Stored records
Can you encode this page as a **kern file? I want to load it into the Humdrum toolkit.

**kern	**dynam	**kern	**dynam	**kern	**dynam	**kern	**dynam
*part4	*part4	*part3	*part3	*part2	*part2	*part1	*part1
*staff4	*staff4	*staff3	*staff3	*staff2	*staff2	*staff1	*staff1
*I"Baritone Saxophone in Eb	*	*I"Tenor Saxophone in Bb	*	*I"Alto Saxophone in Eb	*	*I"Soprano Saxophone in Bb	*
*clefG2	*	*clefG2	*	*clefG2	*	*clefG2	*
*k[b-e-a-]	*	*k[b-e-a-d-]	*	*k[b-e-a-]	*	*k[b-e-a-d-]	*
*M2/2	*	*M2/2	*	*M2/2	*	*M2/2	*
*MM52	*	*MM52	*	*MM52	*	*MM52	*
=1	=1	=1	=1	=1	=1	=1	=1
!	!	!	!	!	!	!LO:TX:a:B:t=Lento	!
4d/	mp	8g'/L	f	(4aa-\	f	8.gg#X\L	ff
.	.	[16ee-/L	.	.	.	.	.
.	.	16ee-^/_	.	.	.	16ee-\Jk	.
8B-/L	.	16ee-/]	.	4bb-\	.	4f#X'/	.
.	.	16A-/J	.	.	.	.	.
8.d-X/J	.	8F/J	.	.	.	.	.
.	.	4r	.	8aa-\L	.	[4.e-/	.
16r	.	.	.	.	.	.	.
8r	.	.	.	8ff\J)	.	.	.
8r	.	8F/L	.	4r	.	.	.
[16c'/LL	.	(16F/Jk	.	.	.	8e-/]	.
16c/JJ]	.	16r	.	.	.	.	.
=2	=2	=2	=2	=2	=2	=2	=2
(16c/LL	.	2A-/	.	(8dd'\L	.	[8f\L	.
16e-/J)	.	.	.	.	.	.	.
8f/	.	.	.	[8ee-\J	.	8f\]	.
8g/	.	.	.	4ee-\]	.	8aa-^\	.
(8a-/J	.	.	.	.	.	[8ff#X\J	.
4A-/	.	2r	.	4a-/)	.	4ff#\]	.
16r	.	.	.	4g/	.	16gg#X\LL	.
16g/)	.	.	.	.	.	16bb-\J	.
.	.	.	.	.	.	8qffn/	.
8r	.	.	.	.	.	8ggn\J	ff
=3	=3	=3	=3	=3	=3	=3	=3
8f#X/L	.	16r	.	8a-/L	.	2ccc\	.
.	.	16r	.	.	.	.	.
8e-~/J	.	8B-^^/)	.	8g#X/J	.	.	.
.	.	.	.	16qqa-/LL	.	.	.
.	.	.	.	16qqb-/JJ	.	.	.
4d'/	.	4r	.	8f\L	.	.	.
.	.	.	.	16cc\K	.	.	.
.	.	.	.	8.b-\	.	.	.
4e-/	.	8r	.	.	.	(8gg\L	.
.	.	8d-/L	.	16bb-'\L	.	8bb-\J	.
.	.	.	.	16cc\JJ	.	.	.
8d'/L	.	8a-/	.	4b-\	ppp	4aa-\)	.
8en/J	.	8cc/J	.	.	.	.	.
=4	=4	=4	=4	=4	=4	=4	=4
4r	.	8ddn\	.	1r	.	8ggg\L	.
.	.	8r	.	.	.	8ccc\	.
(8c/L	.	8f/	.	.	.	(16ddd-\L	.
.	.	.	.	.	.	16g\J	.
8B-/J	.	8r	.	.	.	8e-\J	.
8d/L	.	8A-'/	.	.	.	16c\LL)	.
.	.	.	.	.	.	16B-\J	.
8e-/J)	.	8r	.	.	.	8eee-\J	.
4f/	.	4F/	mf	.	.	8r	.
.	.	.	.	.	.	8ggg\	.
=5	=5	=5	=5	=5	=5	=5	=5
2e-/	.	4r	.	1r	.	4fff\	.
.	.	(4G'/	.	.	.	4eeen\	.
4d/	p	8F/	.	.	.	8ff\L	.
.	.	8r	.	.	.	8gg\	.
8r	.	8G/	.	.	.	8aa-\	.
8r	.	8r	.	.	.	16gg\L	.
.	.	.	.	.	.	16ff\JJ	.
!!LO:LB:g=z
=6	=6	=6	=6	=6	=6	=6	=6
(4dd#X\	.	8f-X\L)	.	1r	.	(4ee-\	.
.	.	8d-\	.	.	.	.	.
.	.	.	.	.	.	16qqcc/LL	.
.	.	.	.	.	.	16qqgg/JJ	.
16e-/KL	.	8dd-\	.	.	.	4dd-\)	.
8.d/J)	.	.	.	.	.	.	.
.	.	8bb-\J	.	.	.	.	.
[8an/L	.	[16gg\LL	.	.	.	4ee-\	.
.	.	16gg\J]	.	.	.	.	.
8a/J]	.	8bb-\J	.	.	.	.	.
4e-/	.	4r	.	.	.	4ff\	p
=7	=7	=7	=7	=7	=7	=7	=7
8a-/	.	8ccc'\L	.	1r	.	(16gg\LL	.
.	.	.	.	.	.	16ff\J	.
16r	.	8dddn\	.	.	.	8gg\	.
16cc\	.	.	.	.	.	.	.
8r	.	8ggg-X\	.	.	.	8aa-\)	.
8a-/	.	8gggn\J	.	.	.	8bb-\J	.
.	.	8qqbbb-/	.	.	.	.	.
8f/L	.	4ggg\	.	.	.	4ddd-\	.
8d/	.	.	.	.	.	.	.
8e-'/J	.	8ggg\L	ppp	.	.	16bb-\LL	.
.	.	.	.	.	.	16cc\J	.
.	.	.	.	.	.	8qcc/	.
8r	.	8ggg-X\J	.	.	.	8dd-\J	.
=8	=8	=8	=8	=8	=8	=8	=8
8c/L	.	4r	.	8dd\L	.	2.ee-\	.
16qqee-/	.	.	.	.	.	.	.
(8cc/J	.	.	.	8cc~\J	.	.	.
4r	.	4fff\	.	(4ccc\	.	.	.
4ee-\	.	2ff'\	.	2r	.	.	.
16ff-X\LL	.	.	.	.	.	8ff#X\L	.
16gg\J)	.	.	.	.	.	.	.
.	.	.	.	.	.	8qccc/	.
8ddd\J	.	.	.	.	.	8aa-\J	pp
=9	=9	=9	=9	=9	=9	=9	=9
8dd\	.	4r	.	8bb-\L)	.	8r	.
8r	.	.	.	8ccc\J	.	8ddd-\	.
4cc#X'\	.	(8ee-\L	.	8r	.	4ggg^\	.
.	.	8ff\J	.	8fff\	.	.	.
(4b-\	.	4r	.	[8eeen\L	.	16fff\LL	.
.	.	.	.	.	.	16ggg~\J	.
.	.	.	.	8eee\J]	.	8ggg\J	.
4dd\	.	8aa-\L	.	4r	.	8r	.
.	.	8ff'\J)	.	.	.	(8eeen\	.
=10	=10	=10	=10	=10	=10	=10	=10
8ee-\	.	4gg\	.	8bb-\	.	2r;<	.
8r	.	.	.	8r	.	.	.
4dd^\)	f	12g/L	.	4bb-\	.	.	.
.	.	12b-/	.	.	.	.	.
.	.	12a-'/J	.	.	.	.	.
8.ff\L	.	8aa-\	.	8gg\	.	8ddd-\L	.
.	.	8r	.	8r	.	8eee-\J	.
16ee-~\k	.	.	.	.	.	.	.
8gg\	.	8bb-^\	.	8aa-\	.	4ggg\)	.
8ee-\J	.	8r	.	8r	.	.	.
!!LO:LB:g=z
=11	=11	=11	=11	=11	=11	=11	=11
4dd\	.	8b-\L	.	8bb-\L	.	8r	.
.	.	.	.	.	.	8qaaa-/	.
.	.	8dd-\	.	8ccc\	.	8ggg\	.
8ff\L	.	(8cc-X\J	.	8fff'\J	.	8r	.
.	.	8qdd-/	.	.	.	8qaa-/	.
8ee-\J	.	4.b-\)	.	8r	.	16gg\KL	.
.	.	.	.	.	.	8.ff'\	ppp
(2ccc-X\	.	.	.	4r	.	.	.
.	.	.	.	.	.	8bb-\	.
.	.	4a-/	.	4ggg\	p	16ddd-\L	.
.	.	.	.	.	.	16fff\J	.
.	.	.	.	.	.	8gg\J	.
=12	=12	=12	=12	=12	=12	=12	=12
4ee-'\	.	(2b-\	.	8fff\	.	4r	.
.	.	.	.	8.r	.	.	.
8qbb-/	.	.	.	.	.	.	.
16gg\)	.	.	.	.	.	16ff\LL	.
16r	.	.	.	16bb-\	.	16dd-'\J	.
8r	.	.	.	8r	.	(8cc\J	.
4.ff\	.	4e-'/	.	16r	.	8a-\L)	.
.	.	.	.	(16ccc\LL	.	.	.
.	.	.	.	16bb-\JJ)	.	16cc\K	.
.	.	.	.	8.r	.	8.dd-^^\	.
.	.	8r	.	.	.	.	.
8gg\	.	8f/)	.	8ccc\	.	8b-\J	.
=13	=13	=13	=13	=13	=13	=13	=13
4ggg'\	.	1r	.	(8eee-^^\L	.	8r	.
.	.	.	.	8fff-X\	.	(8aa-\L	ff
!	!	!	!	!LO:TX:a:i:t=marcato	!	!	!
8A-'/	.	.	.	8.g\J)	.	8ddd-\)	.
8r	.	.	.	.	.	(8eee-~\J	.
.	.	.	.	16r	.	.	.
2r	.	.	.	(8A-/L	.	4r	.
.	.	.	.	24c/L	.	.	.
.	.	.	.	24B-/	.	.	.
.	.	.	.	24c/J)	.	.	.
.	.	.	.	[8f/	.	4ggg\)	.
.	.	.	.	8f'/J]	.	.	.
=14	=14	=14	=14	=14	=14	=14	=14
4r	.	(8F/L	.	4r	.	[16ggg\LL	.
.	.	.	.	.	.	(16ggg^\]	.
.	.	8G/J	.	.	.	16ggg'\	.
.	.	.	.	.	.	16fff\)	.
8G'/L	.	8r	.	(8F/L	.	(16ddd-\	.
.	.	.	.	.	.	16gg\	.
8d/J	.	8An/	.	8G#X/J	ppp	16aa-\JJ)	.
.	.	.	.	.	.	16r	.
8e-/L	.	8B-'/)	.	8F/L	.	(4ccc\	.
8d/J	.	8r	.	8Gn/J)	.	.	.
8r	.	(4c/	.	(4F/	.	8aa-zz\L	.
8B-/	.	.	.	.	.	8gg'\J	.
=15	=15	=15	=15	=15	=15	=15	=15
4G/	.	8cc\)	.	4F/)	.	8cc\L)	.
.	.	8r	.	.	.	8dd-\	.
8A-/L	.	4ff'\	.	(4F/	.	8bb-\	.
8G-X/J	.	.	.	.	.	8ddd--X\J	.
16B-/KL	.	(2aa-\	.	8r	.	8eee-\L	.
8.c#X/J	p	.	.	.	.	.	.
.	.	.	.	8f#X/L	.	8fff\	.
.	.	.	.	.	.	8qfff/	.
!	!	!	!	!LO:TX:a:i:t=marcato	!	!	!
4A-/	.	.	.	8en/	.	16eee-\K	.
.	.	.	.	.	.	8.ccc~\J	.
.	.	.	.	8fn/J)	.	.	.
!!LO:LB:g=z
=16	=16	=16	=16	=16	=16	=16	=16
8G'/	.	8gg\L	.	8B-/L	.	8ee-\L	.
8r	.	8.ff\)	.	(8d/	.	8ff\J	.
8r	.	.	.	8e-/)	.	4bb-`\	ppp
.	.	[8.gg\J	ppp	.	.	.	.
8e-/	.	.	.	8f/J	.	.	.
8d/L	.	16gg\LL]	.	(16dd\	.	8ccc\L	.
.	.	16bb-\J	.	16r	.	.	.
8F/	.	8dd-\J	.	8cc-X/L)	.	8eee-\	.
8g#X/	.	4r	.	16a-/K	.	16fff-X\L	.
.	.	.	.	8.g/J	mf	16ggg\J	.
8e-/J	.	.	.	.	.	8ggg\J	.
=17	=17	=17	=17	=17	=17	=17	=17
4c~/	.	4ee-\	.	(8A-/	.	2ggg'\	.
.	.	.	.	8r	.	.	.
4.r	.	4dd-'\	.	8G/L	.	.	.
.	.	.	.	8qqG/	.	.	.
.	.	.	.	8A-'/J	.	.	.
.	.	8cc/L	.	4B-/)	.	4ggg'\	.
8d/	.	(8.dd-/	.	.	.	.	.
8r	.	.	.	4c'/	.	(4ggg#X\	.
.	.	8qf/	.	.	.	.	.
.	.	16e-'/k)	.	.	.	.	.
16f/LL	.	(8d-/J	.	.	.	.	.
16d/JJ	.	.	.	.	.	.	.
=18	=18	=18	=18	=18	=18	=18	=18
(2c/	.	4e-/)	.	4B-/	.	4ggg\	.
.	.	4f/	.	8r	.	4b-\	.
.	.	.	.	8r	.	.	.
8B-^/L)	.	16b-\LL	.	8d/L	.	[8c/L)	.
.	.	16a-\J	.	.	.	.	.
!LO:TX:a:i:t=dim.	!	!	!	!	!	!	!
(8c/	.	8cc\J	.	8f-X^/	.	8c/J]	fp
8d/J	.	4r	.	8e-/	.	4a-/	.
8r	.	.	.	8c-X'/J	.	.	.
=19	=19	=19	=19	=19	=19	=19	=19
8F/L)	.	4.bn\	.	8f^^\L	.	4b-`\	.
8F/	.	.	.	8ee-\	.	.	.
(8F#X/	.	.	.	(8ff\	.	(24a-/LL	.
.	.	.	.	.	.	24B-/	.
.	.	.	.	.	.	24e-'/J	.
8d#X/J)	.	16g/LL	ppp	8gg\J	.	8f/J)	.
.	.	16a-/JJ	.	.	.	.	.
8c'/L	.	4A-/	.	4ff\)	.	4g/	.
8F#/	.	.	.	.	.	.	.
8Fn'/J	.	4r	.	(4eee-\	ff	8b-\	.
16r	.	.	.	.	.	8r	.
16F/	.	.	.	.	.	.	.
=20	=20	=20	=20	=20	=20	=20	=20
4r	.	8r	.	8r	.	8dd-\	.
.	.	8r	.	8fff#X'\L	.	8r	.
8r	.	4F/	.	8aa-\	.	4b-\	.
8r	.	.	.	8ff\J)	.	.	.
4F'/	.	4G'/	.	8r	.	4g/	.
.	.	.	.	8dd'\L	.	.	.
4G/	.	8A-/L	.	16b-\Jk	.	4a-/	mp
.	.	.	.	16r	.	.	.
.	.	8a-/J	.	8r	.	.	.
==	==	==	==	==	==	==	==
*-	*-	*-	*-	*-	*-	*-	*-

# [WRITTEN INSTRUCTION]
Pull out every line in the listing above that contains the string "kern", copying each line in full.

# [RESPONSE TO THIS EXERCISE]
Can you encode this page as a **kern file? I want to load it into the Humdrum toolkit.
**kern	**dynam	**kern	**dynam	**kern	**dynam	**kern	**dynam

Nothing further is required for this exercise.